> WHAT TO PRODUCE: Go through the data line by line and count the lines that hold "bear". Reply with the total only.

-- Opening Marker --

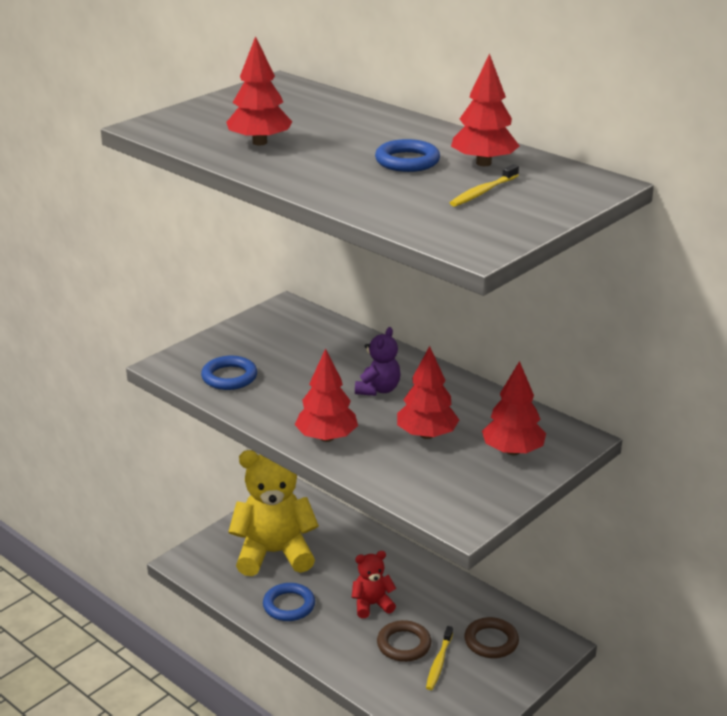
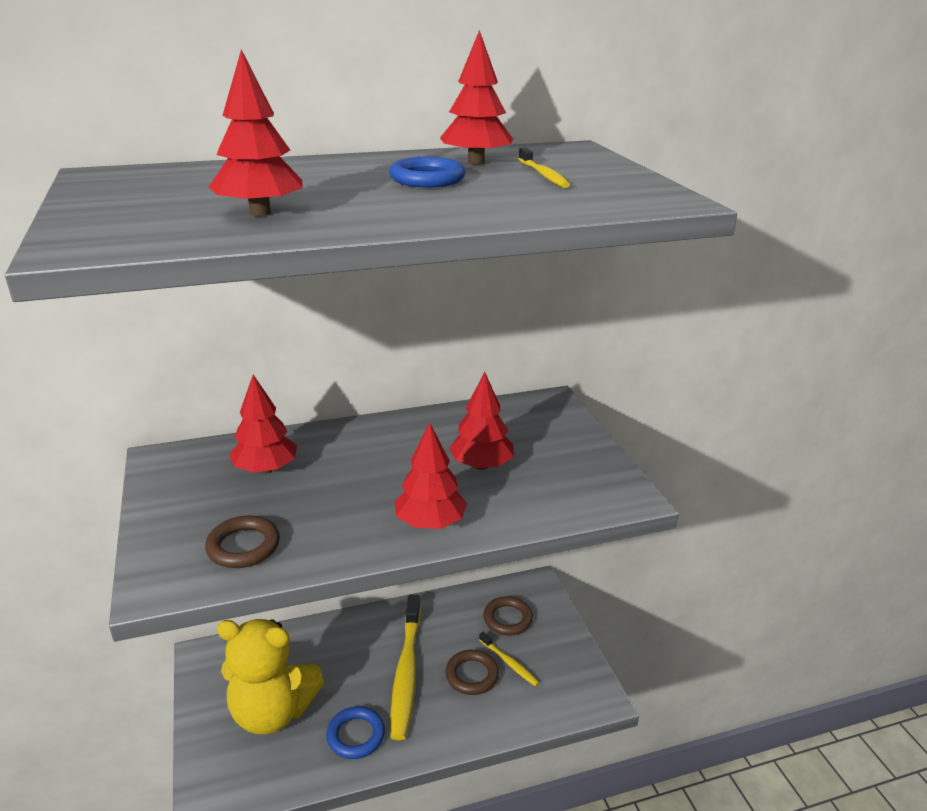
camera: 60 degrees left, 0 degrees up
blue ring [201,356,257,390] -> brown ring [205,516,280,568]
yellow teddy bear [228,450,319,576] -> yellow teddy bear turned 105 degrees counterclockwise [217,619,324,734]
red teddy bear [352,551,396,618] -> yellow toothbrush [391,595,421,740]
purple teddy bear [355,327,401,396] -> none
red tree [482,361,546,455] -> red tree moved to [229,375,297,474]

-- Closing Marker --

> ANSWER SECTION: 3